::: Data records

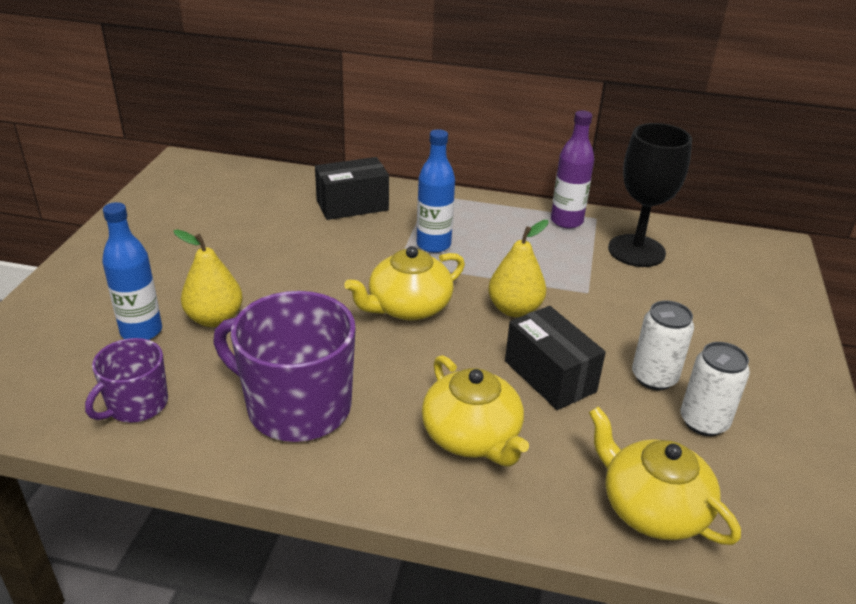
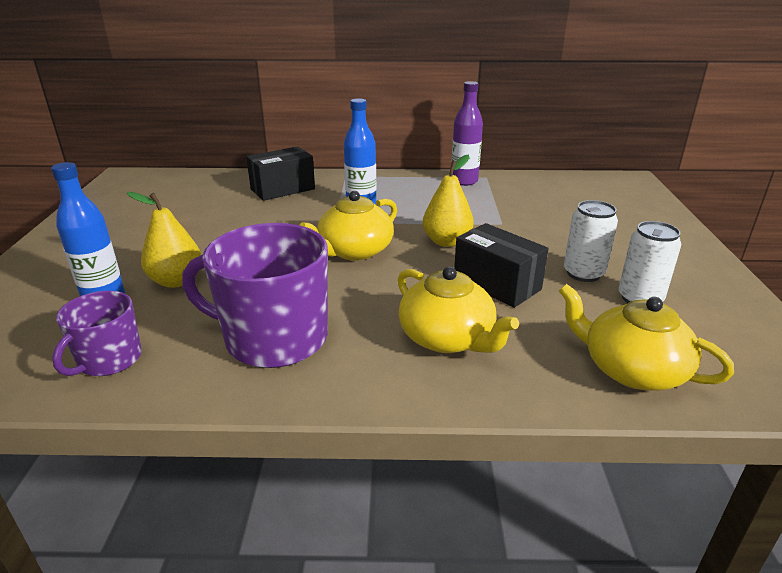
camera: 10 degrees left, 5 degrees down
(636, 251) = (527, 193): black goblet -> none

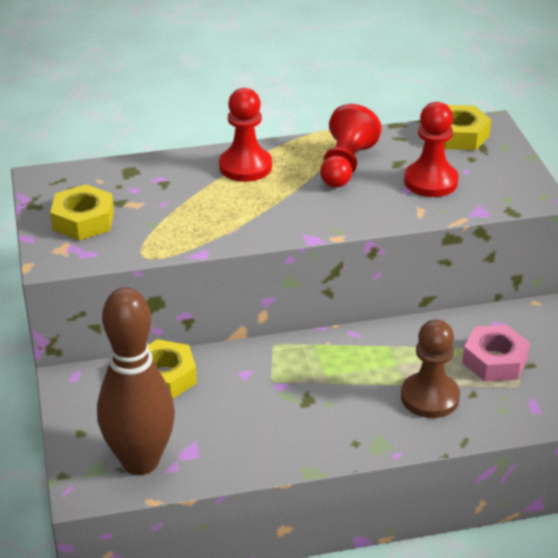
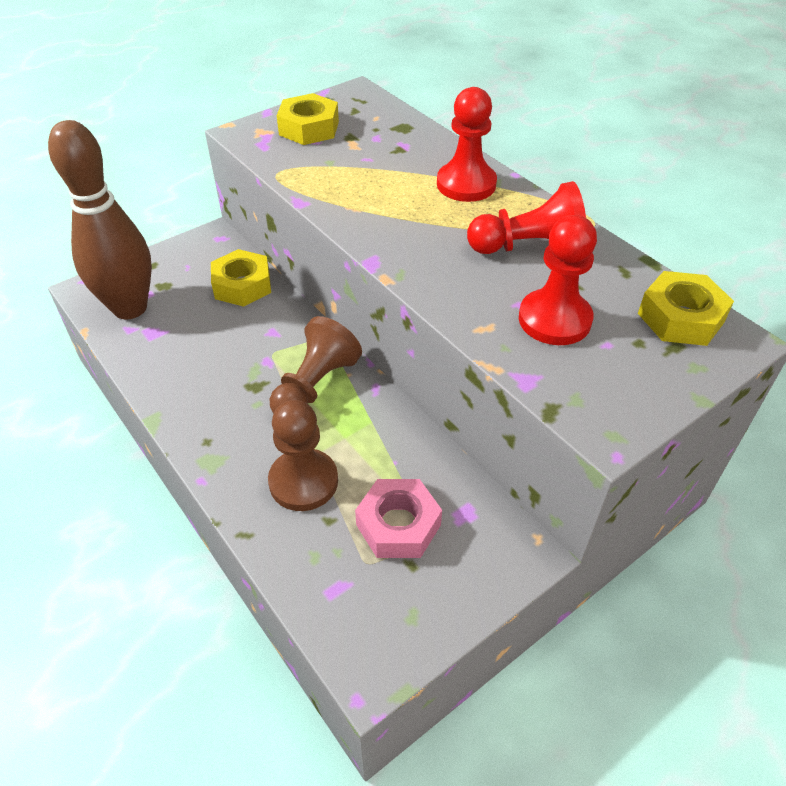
camera: 65 degrees right, 10 degrees up
(330, 365) = (315, 386): none -> brown pawn

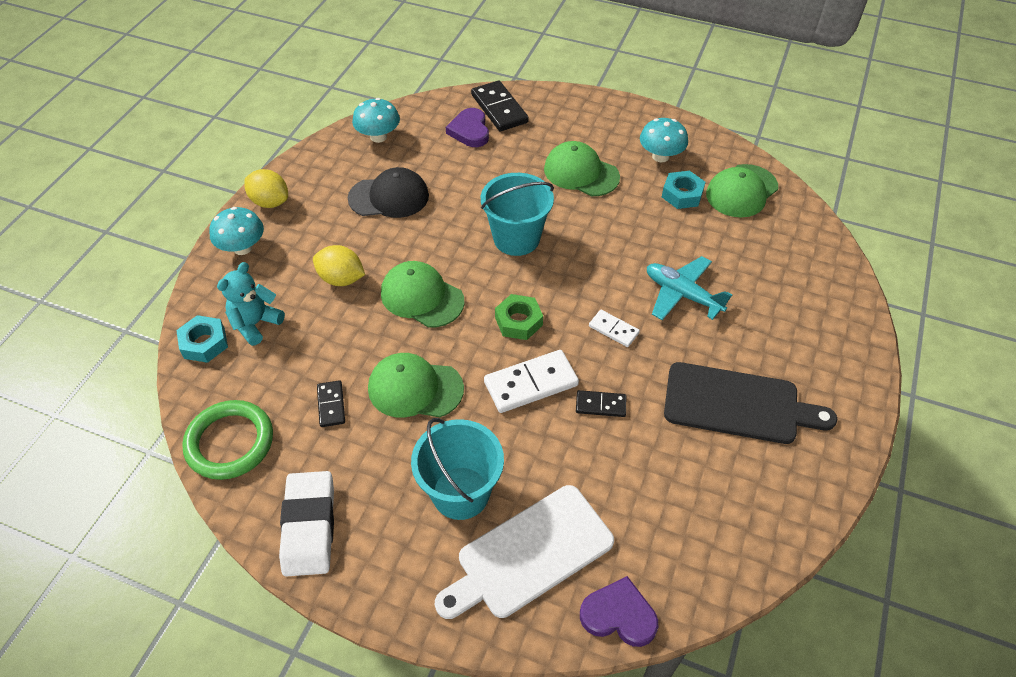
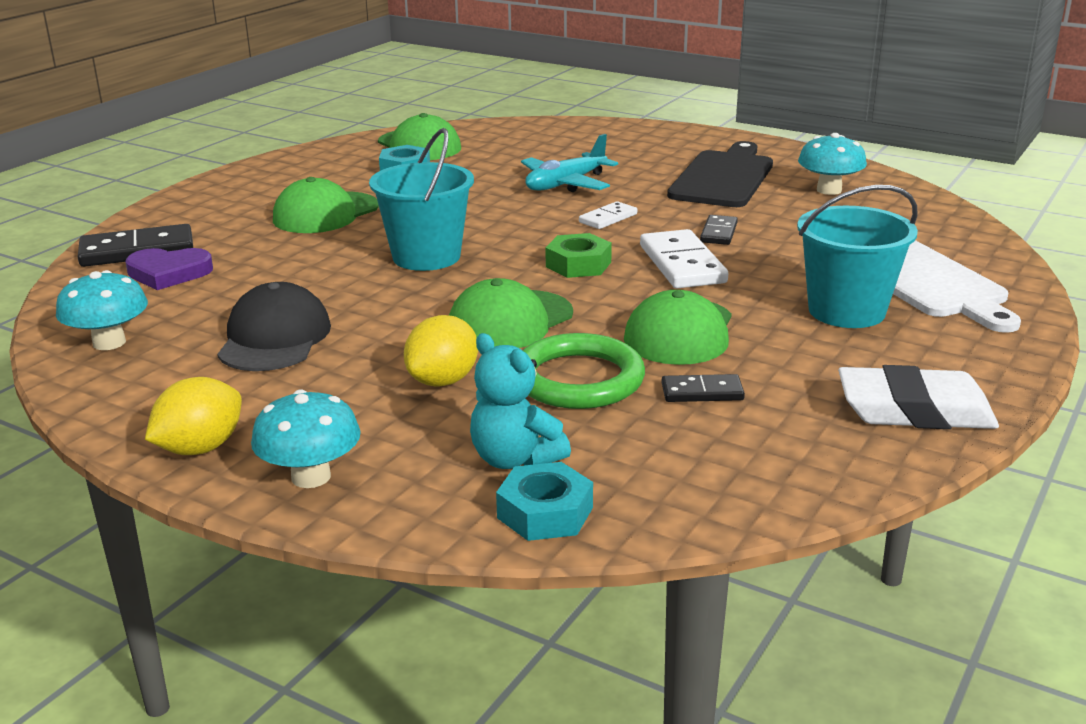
camera: 80 degrees left, 25 degrees down
(230, 442) = (770, 479): green ring -> green ring (578, 379)
(619, 615) = (982, 246): purple heart -> none
(660, 156) = (329, 173): turquoise mushroom -> turquoise mushroom (829, 190)

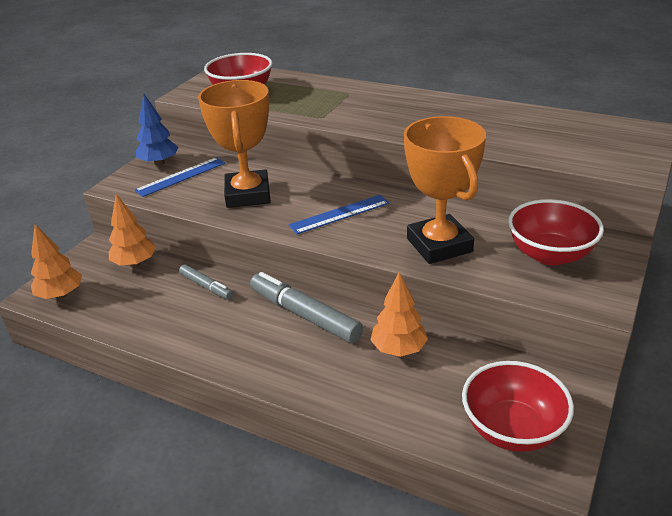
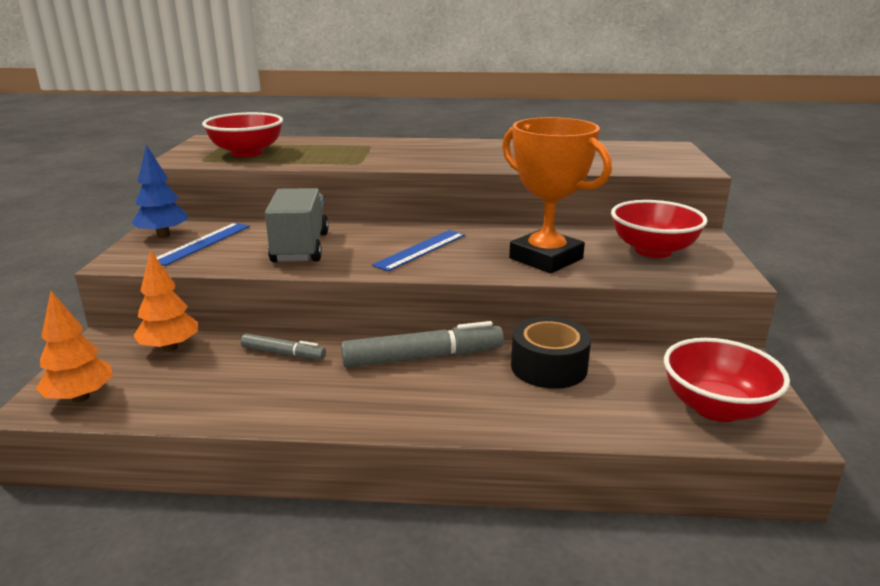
camera: 25 degrees left, 10 degrees down
(247, 194) = (300, 248): orange trophy -> grey truck
(304, 315) = (423, 357): grey marker -> grey marker turned 150 degrees clockwise
(398, 349) = (549, 367): orange tree -> black tape

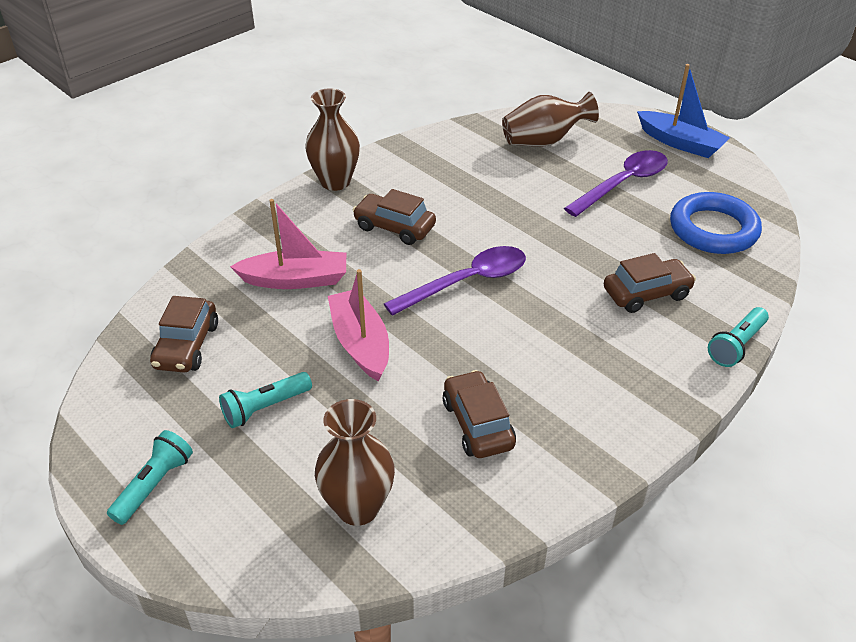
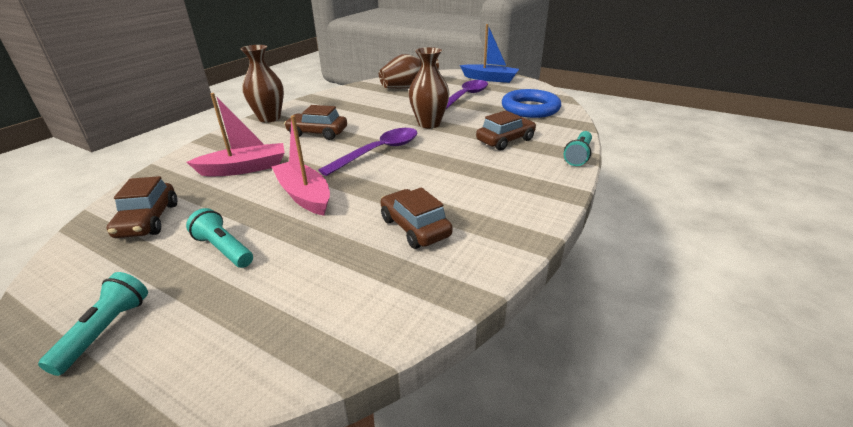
camera: 15 degrees left, 10 degrees down
(265, 407) = (224, 249): turquoise flashlight -> turquoise flashlight turned 90 degrees clockwise
(358, 507) = (324, 306): brown vase -> brown vase (429, 124)

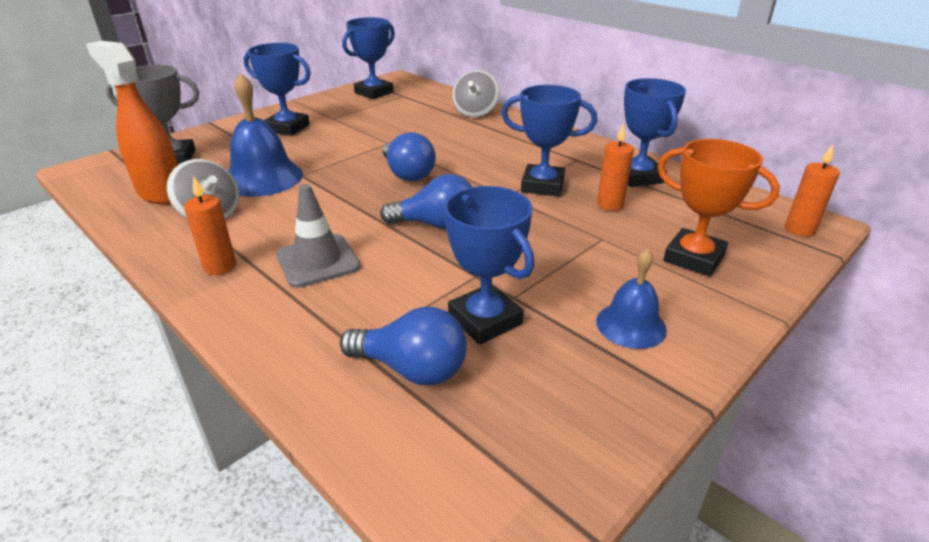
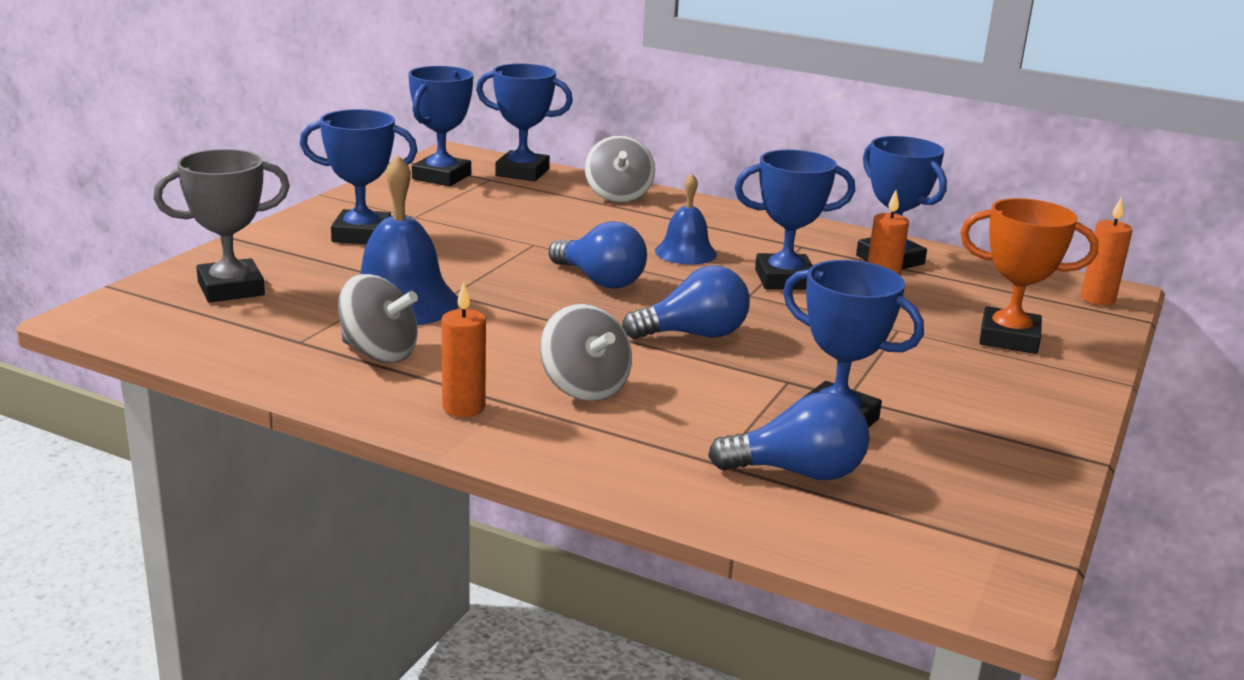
camera: 20 degrees left, 10 degrees down
(161, 193) = (270, 334): orange spray bottle -> none
(318, 261) = (584, 388): grey traffic cone -> grey spinning top
(427, 92) = (522, 172): none -> blue trophy
(631, 325) = (989, 406): blue bell -> blue bell (685, 252)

::::::

Exercise instructions →
Your task is to repeat the opening line of the entries above and each line after it, ending with the line that has "camera: 25 degrees left, 10 degrees down". Do not include the pictures.

Written response →
camera: 10 degrees left, 5 degrees down
(636, 251) = (527, 193): black goblet -> none

camera: 65 degrees right, 10 degrees up
(330, 365) = (315, 386): none -> brown pawn

camera: 80 degrees left, 25 degrees down
(230, 442) = (770, 479): green ring -> green ring (578, 379)
(619, 615) = (982, 246): purple heart -> none
(660, 156) = (329, 173): turquoise mushroom -> turquoise mushroom (829, 190)

camera: 25 degrees left, 10 degrees down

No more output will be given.